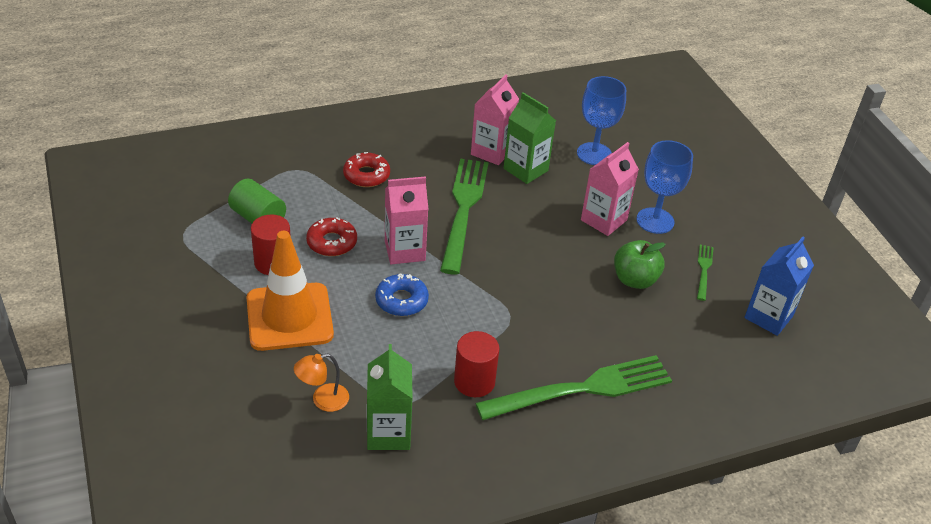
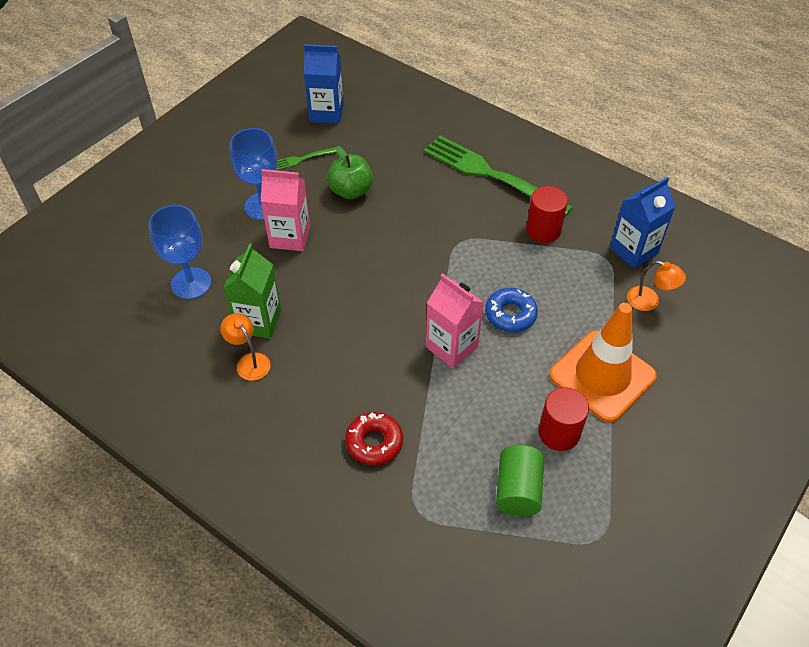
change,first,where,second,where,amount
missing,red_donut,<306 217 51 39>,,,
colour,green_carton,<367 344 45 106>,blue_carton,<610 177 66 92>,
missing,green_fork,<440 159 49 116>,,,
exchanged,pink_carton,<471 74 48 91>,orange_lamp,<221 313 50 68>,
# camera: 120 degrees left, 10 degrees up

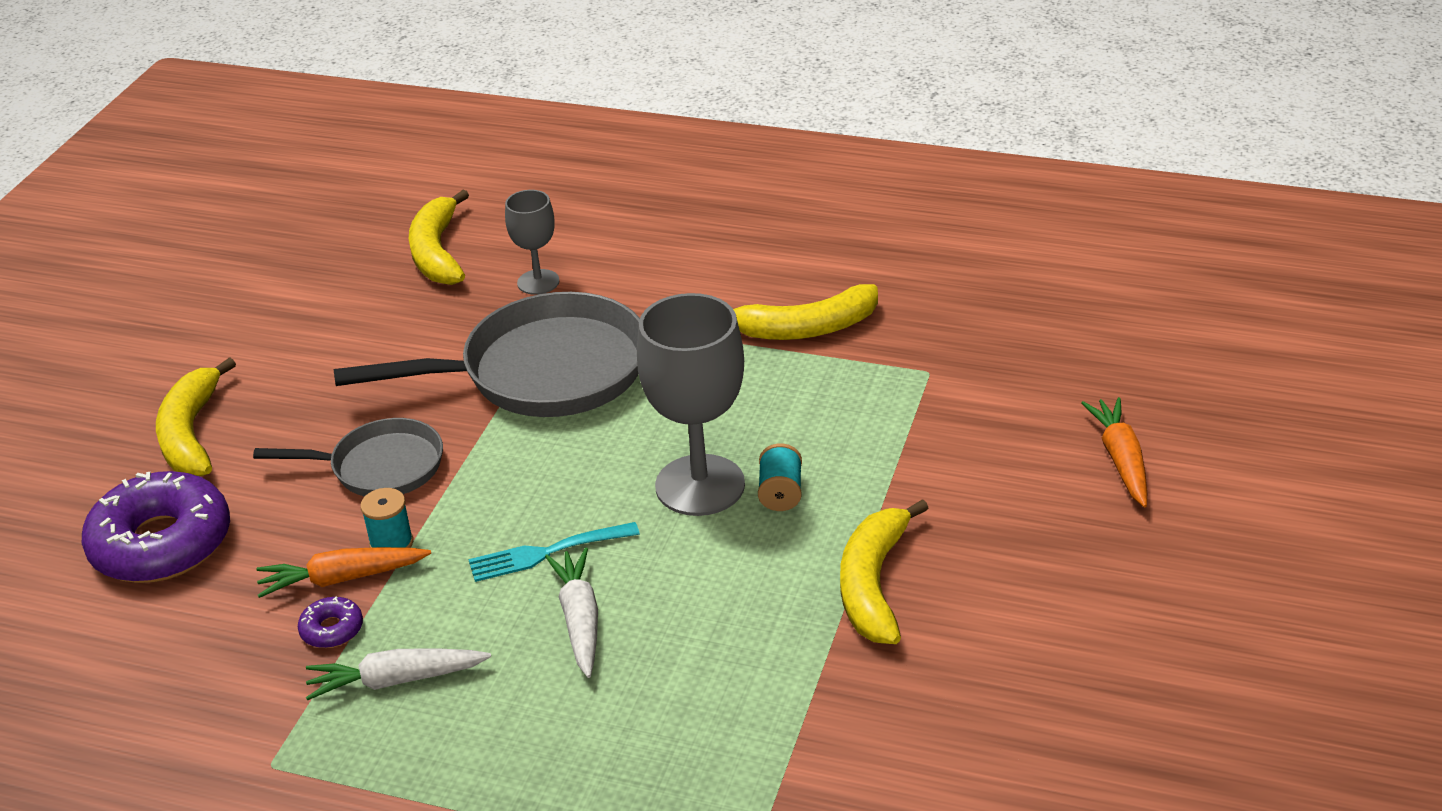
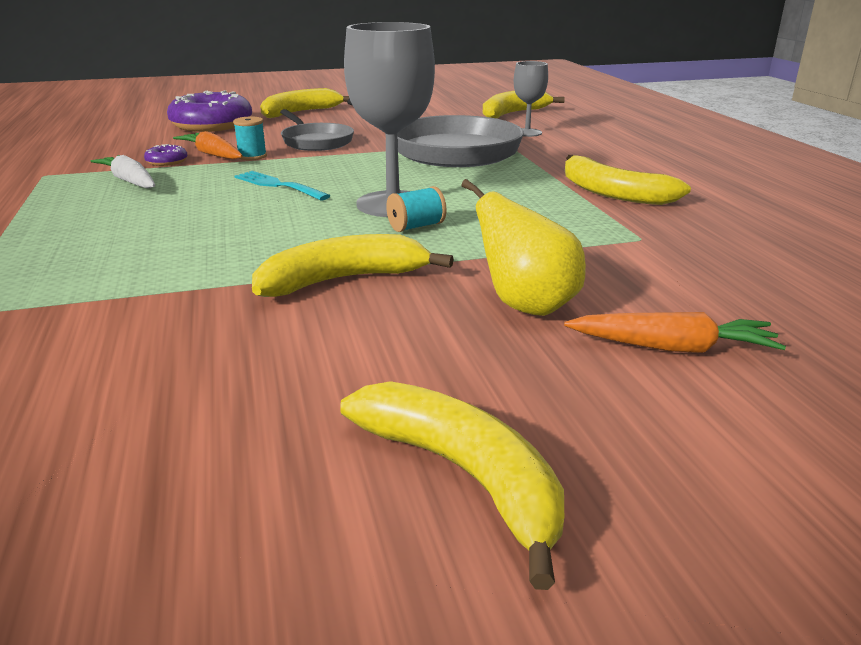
change,first,where,second,where,amount
missing,white_carrot,<545 548 53 130>,,,
spun,orange_carrot,<1081 397 66 110>,,<564 312 222 41>,45 degrees clockwise
appeared,,,yellow_banana,<340 381 224 209>,
appeared,,,yellow_pear,<461 179 125 137>,
# camera: 55 degrees right, 10 degrees down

▸ WORK TO COMPLETE: Everything above from the line containing "missing,green_fork,<440 159 49" down to the line containing "exchanged,pink_carton,<471 74 48" is to be transcribed exactly, with both of those lines included and nothing else added.

▸ WRITTEN SOLUTION:
missing,green_fork,<440 159 49 116>,,,
exchanged,pink_carton,<471 74 48 91>,orange_lamp,<221 313 50 68>,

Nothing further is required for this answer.